▸ ASSIGNED TASK: Please output the entries that follow exactly, without a single image.
┌─ THE RECORDS
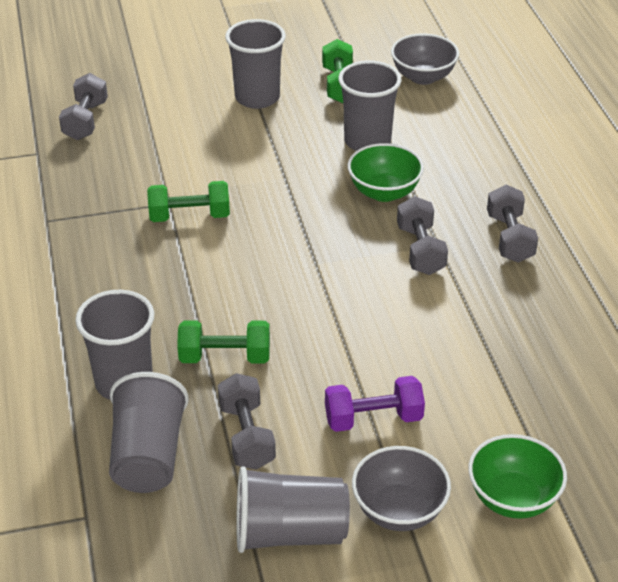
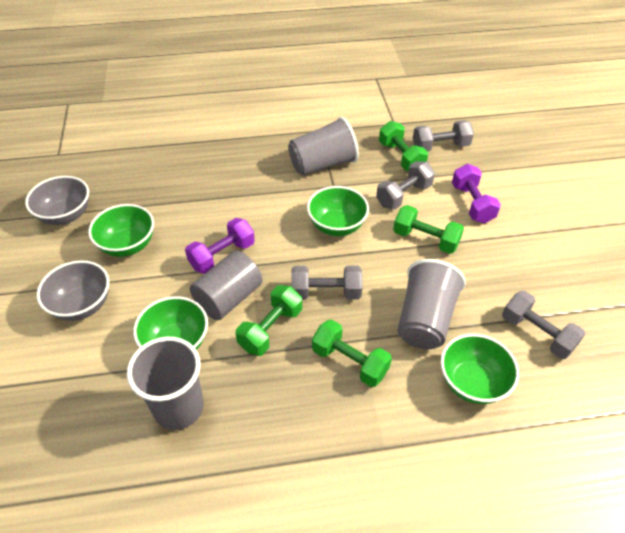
green bowl: 2 -> 4
green dumbbell: 3 -> 4
grey cup: 5 -> 3
grey cylinder: 0 -> 1
purple dumbbell: 1 -> 2

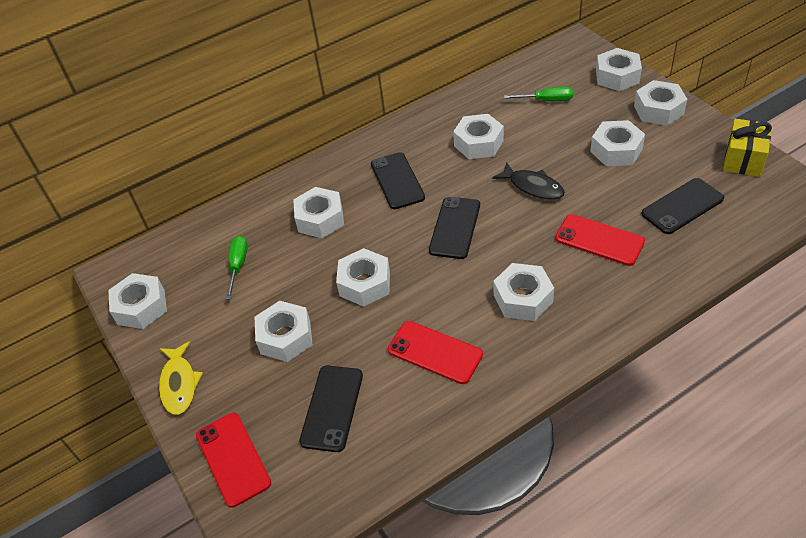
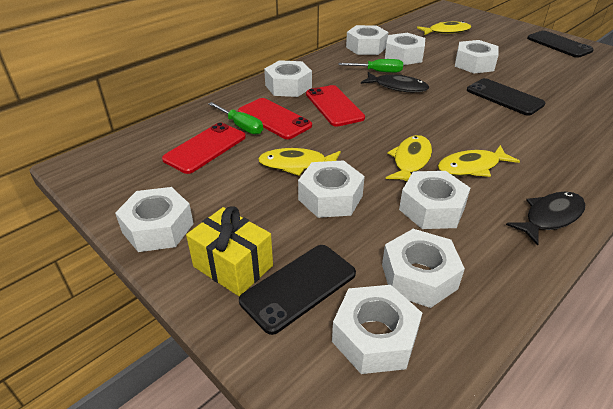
black fish: 1 -> 2
black phone: 4 -> 3
yellow fish: 1 -> 4

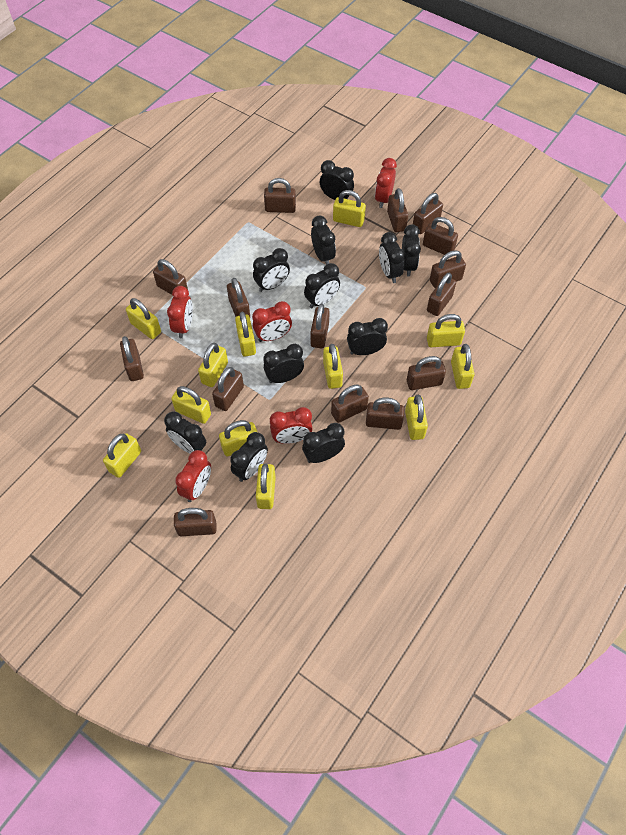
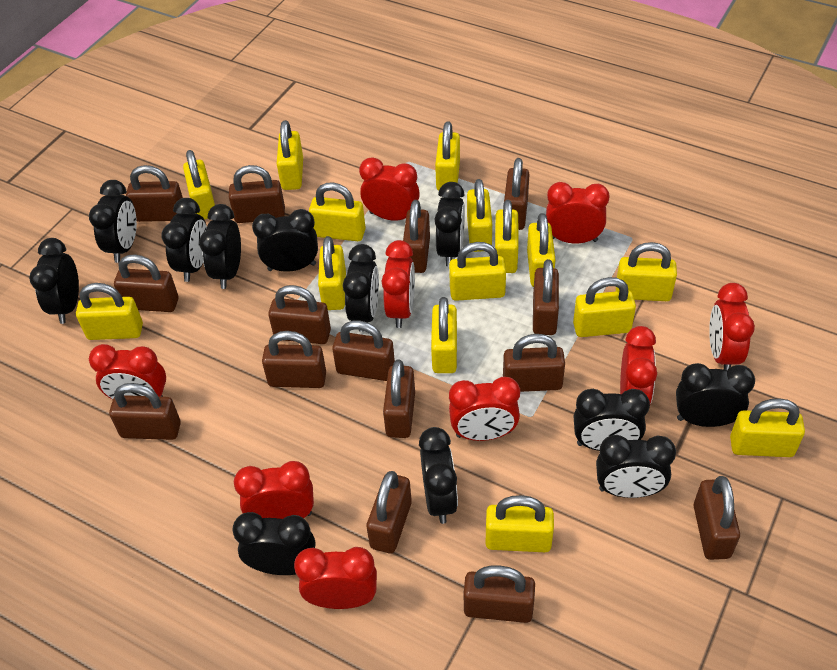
black clock: 11 -> 12
red clock: 5 -> 9
yellow padlock: 12 -> 15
└─
▸ SOLUTION BELOW:
green bowl: 2 -> 4
green dumbbell: 3 -> 4
grey cup: 5 -> 3
grey cylinder: 0 -> 1
purple dumbbell: 1 -> 2

black fish: 1 -> 2
black phone: 4 -> 3
yellow fish: 1 -> 4

black clock: 11 -> 12
red clock: 5 -> 9
yellow padlock: 12 -> 15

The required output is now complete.